▶ [Objective]: Reproduce each of the records below line for line, with no changes.

▶ [Exercise materials]:
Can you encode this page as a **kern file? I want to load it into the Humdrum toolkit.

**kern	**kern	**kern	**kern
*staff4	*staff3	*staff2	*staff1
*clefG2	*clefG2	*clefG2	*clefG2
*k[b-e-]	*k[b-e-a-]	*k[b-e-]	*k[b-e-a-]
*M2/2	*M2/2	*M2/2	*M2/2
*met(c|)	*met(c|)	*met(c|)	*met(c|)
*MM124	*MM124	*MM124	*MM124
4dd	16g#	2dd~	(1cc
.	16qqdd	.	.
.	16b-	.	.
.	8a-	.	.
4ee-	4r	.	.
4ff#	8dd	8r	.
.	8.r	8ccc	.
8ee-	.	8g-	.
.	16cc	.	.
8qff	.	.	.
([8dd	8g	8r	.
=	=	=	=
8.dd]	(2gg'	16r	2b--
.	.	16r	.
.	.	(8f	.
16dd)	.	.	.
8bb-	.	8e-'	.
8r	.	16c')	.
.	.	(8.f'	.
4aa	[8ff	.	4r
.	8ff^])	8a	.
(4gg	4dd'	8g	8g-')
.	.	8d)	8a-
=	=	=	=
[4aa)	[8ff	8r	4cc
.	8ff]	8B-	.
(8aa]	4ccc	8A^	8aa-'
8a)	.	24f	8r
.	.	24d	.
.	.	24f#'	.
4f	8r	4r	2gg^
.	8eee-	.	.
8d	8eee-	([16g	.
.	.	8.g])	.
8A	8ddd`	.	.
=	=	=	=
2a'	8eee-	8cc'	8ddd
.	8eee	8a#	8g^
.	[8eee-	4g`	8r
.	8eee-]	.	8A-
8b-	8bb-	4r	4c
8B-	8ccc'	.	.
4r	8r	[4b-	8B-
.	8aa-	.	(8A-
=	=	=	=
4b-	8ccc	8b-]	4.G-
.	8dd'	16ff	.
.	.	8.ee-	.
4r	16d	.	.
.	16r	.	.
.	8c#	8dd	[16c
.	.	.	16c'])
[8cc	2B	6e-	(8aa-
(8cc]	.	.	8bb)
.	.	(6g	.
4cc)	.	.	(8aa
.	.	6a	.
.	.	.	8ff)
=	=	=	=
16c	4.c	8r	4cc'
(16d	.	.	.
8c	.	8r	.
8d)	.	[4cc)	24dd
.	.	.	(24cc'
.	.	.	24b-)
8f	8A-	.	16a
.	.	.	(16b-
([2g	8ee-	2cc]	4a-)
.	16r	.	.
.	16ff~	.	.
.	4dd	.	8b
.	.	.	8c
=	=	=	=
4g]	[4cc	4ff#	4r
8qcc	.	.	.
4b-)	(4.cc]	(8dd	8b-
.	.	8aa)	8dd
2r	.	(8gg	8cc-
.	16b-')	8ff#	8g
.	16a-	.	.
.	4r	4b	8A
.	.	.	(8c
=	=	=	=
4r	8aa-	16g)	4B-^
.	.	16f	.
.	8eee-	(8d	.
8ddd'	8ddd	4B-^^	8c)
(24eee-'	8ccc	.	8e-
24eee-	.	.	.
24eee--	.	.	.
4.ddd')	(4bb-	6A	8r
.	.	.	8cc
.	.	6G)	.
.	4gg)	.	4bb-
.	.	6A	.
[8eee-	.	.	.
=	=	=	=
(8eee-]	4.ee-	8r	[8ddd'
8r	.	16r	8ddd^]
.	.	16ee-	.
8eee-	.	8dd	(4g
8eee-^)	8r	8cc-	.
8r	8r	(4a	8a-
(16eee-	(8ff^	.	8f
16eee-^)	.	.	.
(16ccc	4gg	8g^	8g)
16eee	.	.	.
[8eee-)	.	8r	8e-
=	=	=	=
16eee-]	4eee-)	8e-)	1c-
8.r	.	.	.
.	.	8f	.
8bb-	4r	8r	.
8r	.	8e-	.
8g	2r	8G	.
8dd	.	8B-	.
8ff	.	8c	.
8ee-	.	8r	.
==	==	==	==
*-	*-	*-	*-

▶ [Exercise output]:
Can you encode this page as a **kern file? I want to load it into the Humdrum toolkit.

**kern	**kern	**kern	**kern
*staff4	*staff3	*staff2	*staff1
*clefG2	*clefG2	*clefG2	*clefG2
*k[b-e-]	*k[b-e-a-]	*k[b-e-]	*k[b-e-a-]
*M2/2	*M2/2	*M2/2	*M2/2
*met(c|)	*met(c|)	*met(c|)	*met(c|)
*MM124	*MM124	*MM124	*MM124
4dd	16g#	2dd~	(1cc
.	16qqdd	.	.
.	16b-	.	.
.	8a-	.	.
4ee-	4r	.	.
4ff#	8dd	8r	.
.	8.r	8ccc	.
8ee-	.	8g-	.
.	16cc	.	.
8qff	.	.	.
([8dd	8g	8r	.
=	=	=	=
8.dd]	(2gg'	16r	2b--
.	.	16r	.
.	.	(8f	.
16dd)	.	.	.
8bb-	.	8e-'	.
8r	.	16c')	.
.	.	(8.f'	.
4aa	[8ff	.	4r
.	8ff^])	8a	.
(4gg	4dd'	8g	8g-')
.	.	8d)	8a-
=	=	=	=
[4aa)	[8ff	8r	4cc
.	8ff]	8B-	.
(8aa]	4ccc	8A^	8aa-'
8a)	.	24f	8r
.	.	24d	.
.	.	24f#'	.
4f	8r	4r	2gg^
.	8eee-	.	.
8d	8eee-	([16g	.
.	.	8.g])	.
8A	8ddd`	.	.
=	=	=	=
2a'	8eee-	8cc'	8ddd
.	8eee	8a#	8g^
.	[8eee-	4g`	8r
.	8eee-]	.	8A-
8b-	8bb-	4r	4c
8B-	8ccc'	.	.
4r	8r	[4b-	8B-
.	8aa-	.	(8A-
=	=	=	=
4b-	8ccc	8b-]	4.G-
.	8dd'	16ff	.
.	.	8.ee-	.
4r	16d	.	.
.	16r	.	.
.	8c#	8dd	[16c
.	.	.	16c'])
[8cc	2B	6e-	(8aa-
(8cc]	.	.	8bb)
.	.	(6g	.
4cc)	.	.	(8aa
.	.	6a	.
.	.	.	8ff)
=	=	=	=
16c	4.c	8r	4cc'
(16d	.	.	.
8c	.	8r	.
8d)	.	[4cc)	24dd
.	.	.	(24cc'
.	.	.	24b-)
8f	8A-	.	16a
.	.	.	(16b-
([2g	8ee-	2cc]	4a-)
.	16r	.	.
.	16ff~	.	.
.	4dd	.	8b
.	.	.	8c
=	=	=	=
4g]	[4cc	4ff#	4r
8qcc	.	.	.
4b-)	(4.cc]	(8dd	8b-
.	.	8aa)	8dd
2r	.	(8gg	8cc-
.	16b-')	8ff#	8g
.	16a-	.	.
.	4r	4b	8A
.	.	.	(8c
=	=	=	=
4r	8aa-	16g)	4B-^
.	.	16f	.
.	8eee-	(8d	.
8ddd'	8ddd	4B-^^	8c)
(24eee-'	8ccc	.	8e-
24eee-	.	.	.
24eee--	.	.	.
4.ddd')	(4bb-	6A	8r
.	.	.	8cc
.	.	6G)	.
.	4gg)	.	4bb-
.	.	6A	.
[8eee-	.	.	.
=	=	=	=
(8eee-]	4.ee-	8r	[8ddd'
8r	.	16r	8ddd^]
.	.	16ee-	.
8eee-	.	8dd	(4g
8eee-^)	8r	8cc-	.
8r	8r	(4a	8a-
(16eee-	(8ff^	.	8f
16eee-^)	.	.	.
(16ccc	4gg	8g^	8g)
16eee	.	.	.
[8eee-)	.	8r	8e-
=	=	=	=
16eee-]	4eee-)	8e-)	1c-
8.r	.	.	.
.	.	8f	.
8bb-	4r	8r	.
8r	.	8e-	.
8g	2r	8G	.
8dd	.	8B-	.
8ff	.	8c	.
8ee-	.	8r	.
==	==	==	==
*-	*-	*-	*-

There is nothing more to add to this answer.